Per-object count records

=-=-=-=-=

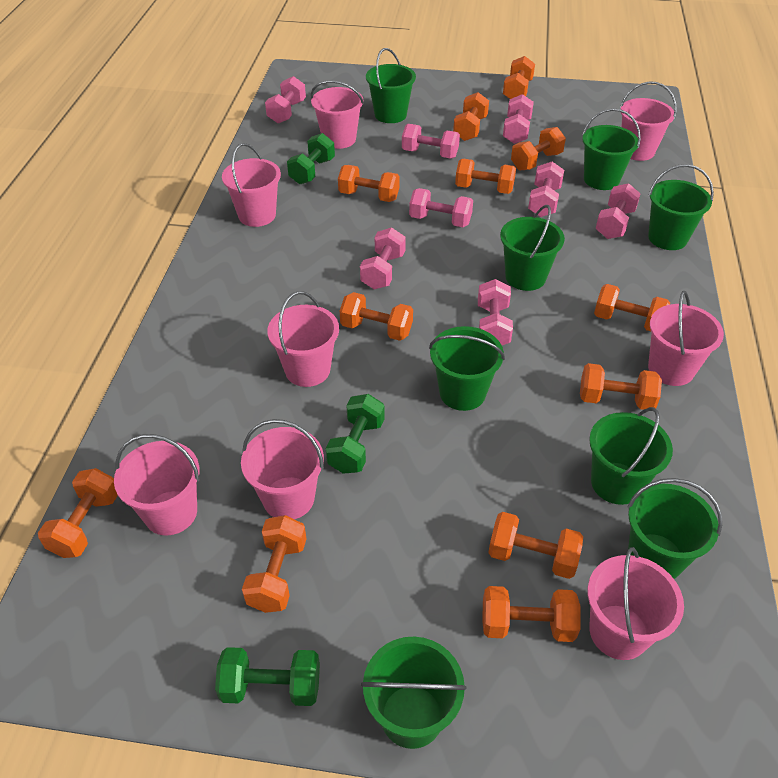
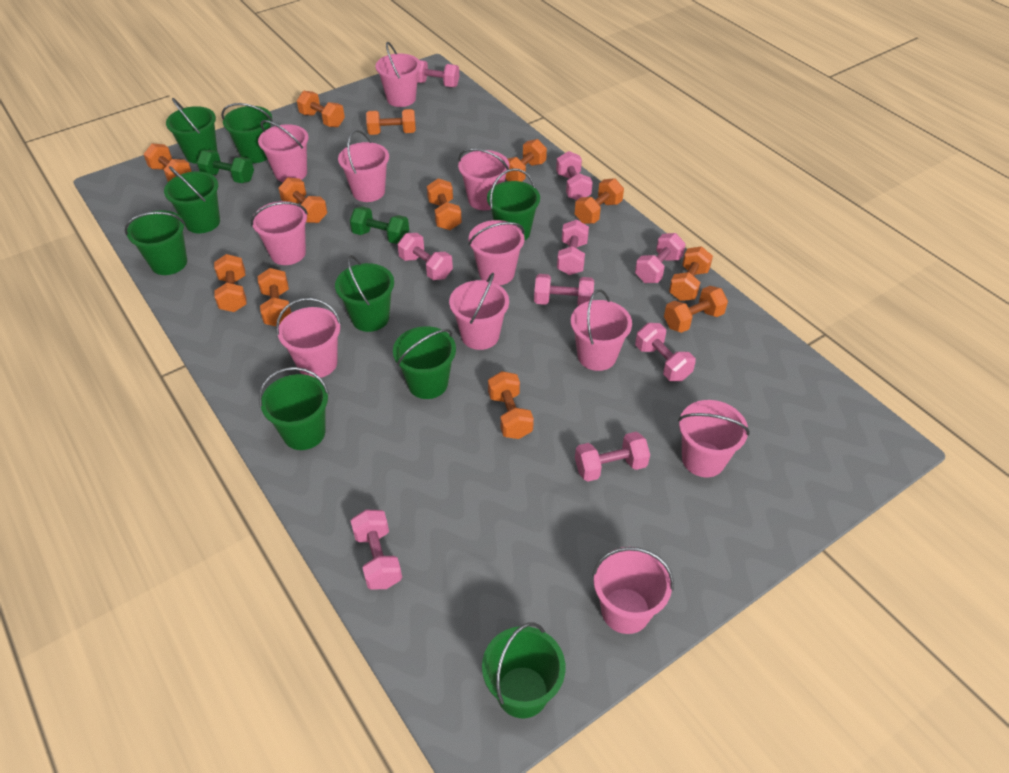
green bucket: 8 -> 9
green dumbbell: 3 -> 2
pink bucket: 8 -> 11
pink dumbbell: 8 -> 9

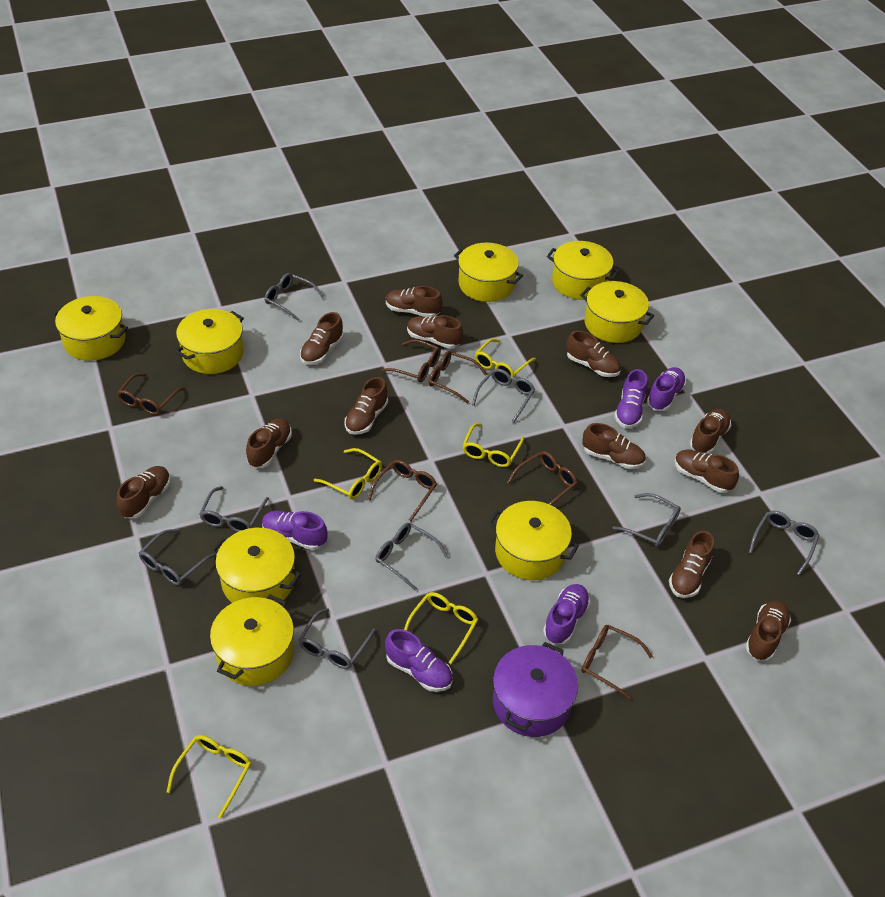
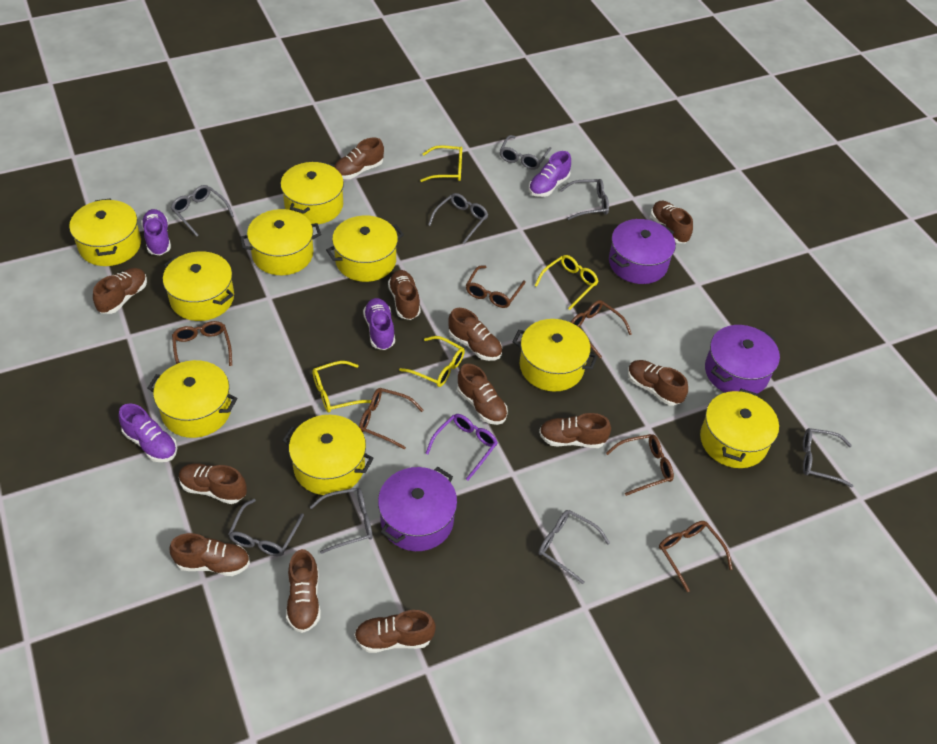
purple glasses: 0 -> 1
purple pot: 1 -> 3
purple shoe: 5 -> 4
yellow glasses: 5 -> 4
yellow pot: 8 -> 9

=-=-=-=-=

ASSIGNMENT
Show the lines above with "purple".

OUTPUT
purple glasses: 0 -> 1
purple pot: 1 -> 3
purple shoe: 5 -> 4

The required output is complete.